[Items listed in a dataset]
"""

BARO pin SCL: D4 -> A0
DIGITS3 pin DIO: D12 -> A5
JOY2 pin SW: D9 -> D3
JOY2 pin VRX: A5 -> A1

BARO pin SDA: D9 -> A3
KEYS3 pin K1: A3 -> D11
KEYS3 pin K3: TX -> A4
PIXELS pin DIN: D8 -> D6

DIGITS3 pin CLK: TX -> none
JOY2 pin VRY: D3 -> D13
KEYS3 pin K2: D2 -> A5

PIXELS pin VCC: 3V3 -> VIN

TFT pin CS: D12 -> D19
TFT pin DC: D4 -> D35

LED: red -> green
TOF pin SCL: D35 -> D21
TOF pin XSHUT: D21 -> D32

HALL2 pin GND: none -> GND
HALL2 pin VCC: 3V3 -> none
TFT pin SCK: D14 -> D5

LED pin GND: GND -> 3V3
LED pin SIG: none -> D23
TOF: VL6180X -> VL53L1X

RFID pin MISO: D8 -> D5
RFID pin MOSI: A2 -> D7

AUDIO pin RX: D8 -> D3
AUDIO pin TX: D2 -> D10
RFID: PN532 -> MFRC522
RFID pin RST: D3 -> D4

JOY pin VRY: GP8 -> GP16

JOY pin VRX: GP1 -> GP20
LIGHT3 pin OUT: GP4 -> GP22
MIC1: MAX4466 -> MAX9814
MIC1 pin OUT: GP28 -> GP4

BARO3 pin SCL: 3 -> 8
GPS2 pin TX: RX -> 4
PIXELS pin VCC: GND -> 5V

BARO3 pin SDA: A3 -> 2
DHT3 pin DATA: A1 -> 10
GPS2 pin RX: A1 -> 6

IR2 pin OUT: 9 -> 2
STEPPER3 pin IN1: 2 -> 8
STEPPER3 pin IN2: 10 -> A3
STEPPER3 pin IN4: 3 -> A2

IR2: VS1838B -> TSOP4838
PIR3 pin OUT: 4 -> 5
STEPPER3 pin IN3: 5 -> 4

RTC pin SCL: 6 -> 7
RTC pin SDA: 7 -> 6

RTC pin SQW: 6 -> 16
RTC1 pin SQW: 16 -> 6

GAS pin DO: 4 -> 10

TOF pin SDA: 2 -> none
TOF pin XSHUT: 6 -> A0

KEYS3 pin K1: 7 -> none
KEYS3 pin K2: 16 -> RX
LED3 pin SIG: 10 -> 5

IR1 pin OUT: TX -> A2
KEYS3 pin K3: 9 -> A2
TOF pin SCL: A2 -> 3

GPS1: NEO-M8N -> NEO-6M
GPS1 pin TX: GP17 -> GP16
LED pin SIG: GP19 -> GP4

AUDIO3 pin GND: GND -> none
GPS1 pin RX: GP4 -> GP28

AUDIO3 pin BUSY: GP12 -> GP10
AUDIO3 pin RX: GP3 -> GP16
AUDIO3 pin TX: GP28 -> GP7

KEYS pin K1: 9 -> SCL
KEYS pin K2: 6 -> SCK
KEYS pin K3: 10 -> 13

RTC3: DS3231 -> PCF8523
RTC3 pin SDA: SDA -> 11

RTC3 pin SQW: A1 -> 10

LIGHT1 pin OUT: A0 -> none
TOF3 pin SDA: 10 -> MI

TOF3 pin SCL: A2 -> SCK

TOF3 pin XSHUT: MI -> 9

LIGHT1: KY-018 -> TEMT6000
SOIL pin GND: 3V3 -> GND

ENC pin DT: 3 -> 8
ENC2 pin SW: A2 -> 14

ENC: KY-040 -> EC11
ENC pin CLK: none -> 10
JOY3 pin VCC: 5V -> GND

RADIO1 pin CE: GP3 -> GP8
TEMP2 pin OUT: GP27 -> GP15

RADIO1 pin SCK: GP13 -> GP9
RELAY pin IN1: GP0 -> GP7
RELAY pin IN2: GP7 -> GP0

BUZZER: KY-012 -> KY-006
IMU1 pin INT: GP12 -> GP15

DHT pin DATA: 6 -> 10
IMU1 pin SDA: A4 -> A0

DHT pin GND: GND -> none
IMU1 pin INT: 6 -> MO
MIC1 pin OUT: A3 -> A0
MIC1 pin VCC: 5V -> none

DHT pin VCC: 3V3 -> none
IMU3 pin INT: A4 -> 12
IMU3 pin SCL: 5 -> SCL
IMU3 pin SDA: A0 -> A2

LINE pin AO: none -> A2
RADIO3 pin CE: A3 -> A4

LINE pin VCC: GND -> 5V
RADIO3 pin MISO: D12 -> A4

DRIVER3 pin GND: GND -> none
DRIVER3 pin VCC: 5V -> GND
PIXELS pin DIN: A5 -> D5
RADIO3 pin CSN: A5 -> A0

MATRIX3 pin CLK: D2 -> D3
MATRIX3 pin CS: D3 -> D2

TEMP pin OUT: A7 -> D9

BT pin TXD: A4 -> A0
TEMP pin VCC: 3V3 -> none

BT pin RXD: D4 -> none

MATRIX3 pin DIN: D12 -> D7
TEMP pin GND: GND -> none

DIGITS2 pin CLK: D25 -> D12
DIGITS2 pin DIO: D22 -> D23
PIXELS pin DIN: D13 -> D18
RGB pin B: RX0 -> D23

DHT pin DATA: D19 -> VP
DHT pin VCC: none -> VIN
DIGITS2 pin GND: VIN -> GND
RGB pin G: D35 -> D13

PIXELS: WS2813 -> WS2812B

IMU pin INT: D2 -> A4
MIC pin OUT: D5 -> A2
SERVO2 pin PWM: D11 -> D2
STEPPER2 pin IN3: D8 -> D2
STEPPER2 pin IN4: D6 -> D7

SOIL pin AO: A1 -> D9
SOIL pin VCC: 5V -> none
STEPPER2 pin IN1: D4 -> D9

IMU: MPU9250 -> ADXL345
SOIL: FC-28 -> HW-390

"""

**WHAT IS BEING ASKED**. Show the lines from the data above that contain the string "XSHUT".

**EXERCISE RESULT**.
TOF pin XSHUT: D21 -> D32
TOF pin XSHUT: 6 -> A0
TOF3 pin XSHUT: MI -> 9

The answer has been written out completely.